> _Task details_
Drop every picture. Return the rest of the entries exactly.

> _Source material_
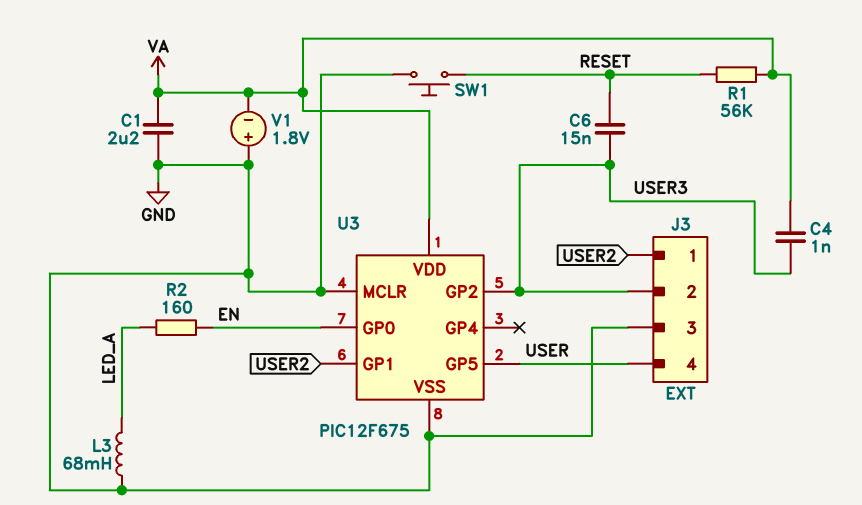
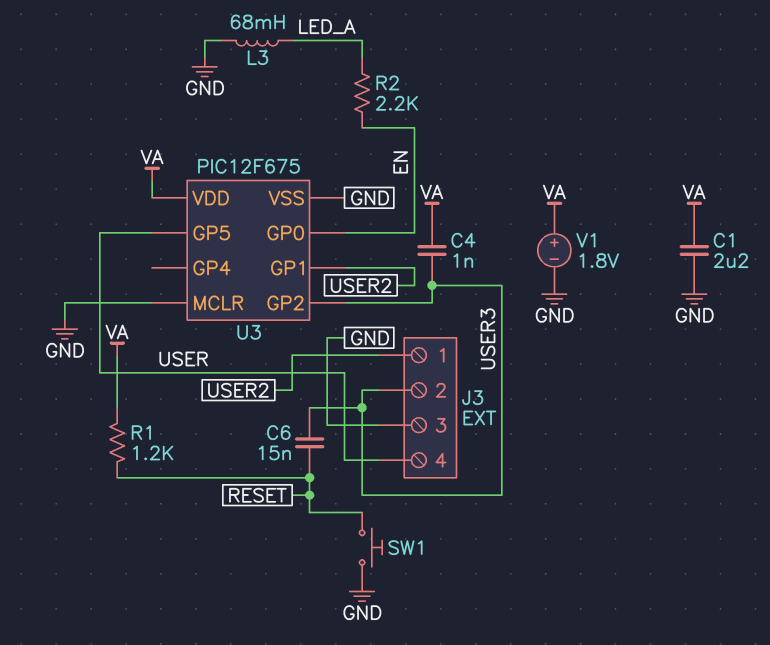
R1: 56k (RESET, VA) -> 1.2k (RESET, VA)
R2: 160 (EN, LED_A) -> 2.2k (EN, LED_A)
V1: 1.8V (plus GND, minus VA) -> 1.8V (plus VA, minus GND)

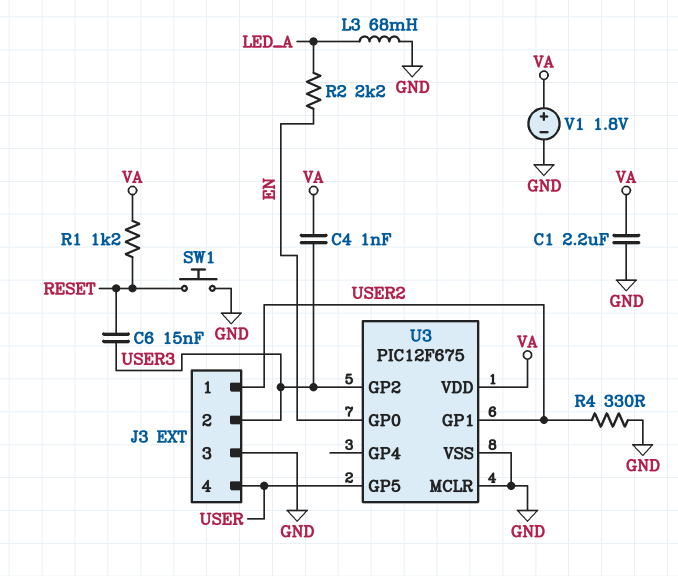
R4: none -> 330 (GND, USER2)

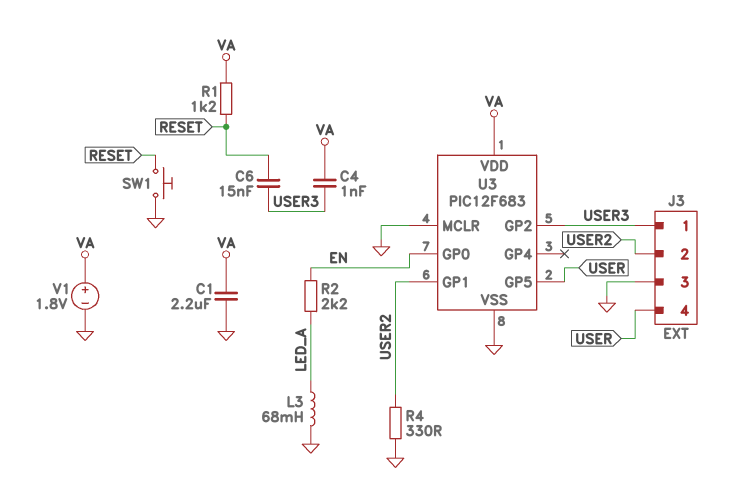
J3 pin 1: USER2 -> USER3
J3 pin 2: USER3 -> USER2
U3: PIC12F675 -> PIC12F683

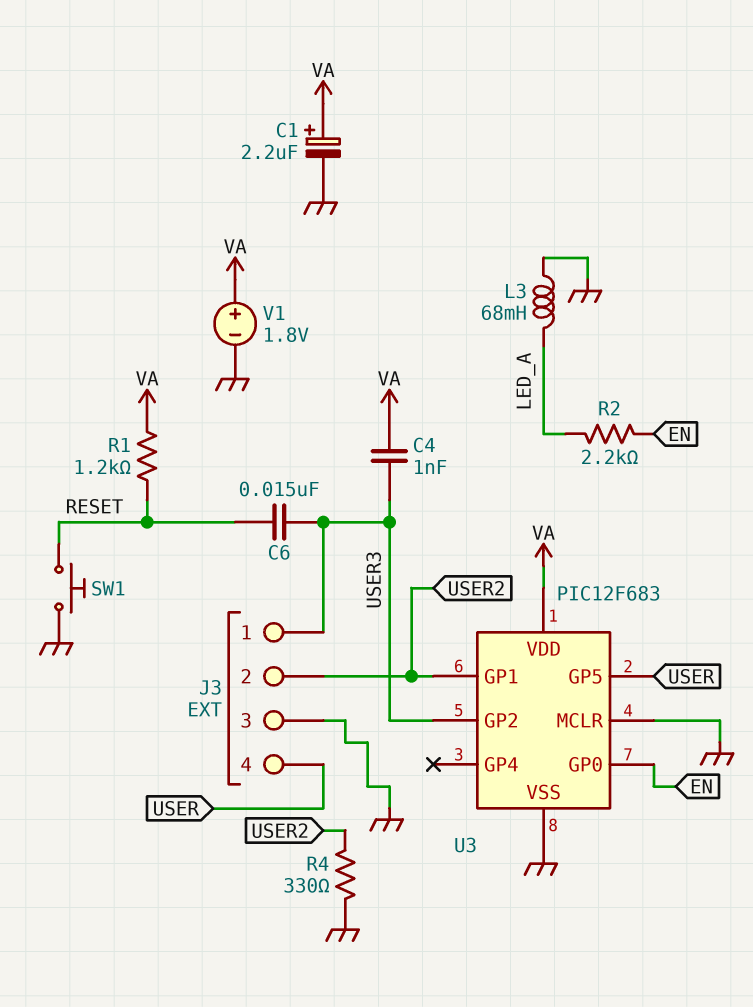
C1: 2.2uF (GND, VA) -> 2.2uF (plus VA, minus GND)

> _Solved problem_
R1: 56k (RESET, VA) -> 1.2k (RESET, VA)
R2: 160 (EN, LED_A) -> 2.2k (EN, LED_A)
V1: 1.8V (plus GND, minus VA) -> 1.8V (plus VA, minus GND)

R4: none -> 330 (GND, USER2)

J3 pin 1: USER2 -> USER3
J3 pin 2: USER3 -> USER2
U3: PIC12F675 -> PIC12F683

C1: 2.2uF (GND, VA) -> 2.2uF (plus VA, minus GND)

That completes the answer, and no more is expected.